**What the exercise asks:** Using the records below, output the stretch that opens with the line containing "none -> pink 2x4 brick [114,101,245,210]" and closes with the line containing "black 1x2 brick [286,331,371,425]", exactly and including both lines, with nothing more.

**Records for the exercise:**
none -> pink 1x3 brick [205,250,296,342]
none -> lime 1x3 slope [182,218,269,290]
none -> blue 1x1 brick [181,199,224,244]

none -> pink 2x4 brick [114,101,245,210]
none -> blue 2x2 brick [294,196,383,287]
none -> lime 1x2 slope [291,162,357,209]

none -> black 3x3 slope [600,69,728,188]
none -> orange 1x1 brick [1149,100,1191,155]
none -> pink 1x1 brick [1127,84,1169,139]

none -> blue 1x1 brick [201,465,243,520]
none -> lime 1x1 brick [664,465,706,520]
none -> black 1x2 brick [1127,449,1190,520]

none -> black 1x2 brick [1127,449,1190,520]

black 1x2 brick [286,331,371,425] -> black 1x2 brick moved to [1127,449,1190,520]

==

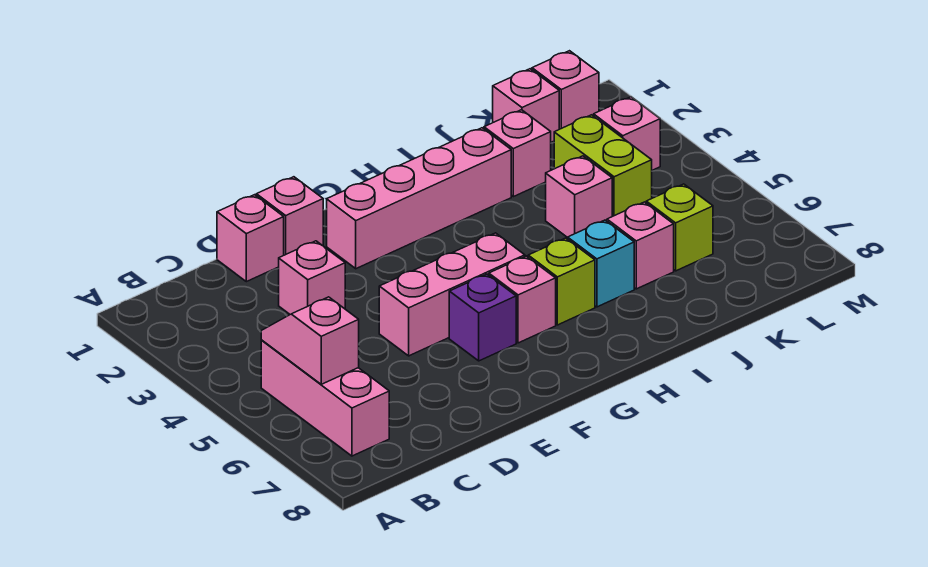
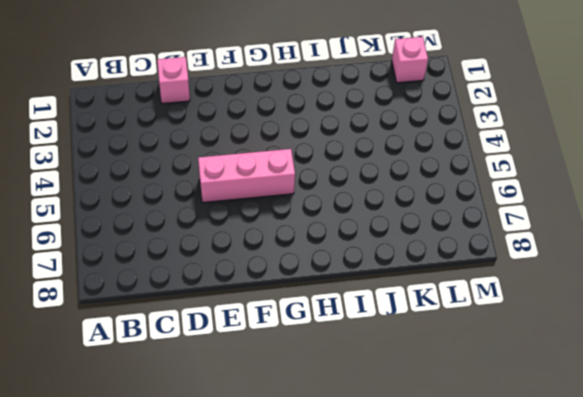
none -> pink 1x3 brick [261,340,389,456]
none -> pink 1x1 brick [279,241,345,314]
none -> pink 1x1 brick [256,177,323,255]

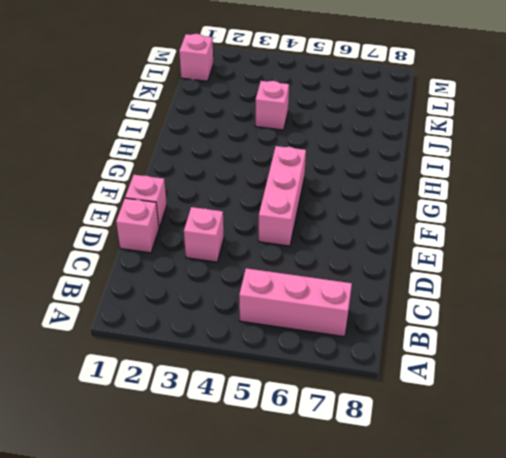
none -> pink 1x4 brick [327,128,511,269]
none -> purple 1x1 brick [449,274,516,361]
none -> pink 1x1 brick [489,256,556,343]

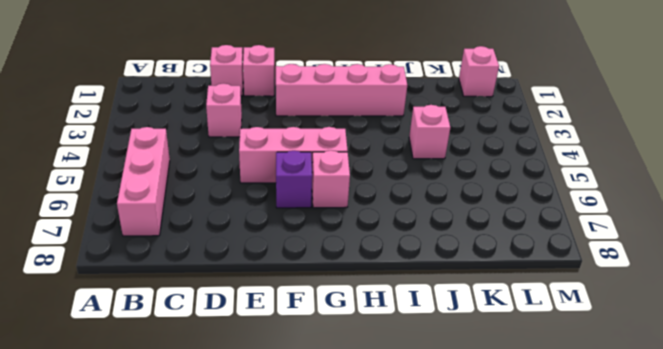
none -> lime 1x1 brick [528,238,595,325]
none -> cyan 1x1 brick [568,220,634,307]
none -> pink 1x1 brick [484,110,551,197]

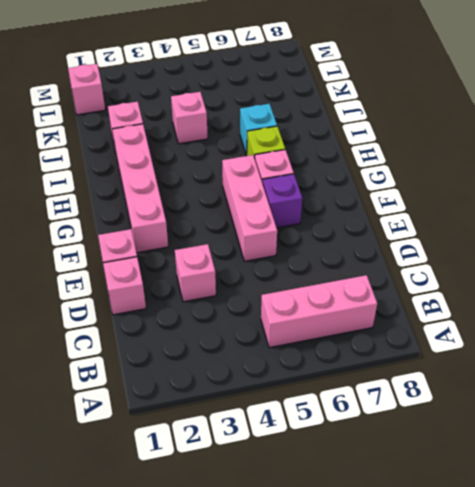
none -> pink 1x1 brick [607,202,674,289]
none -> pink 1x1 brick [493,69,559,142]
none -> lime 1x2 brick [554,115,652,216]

**Solution:**
none -> pink 2x4 brick [114,101,245,210]
none -> blue 2x2 brick [294,196,383,287]
none -> lime 1x2 slope [291,162,357,209]

none -> black 3x3 slope [600,69,728,188]
none -> orange 1x1 brick [1149,100,1191,155]
none -> pink 1x1 brick [1127,84,1169,139]

none -> blue 1x1 brick [201,465,243,520]
none -> lime 1x1 brick [664,465,706,520]
none -> black 1x2 brick [1127,449,1190,520]

none -> black 1x2 brick [1127,449,1190,520]

black 1x2 brick [286,331,371,425] -> black 1x2 brick moved to [1127,449,1190,520]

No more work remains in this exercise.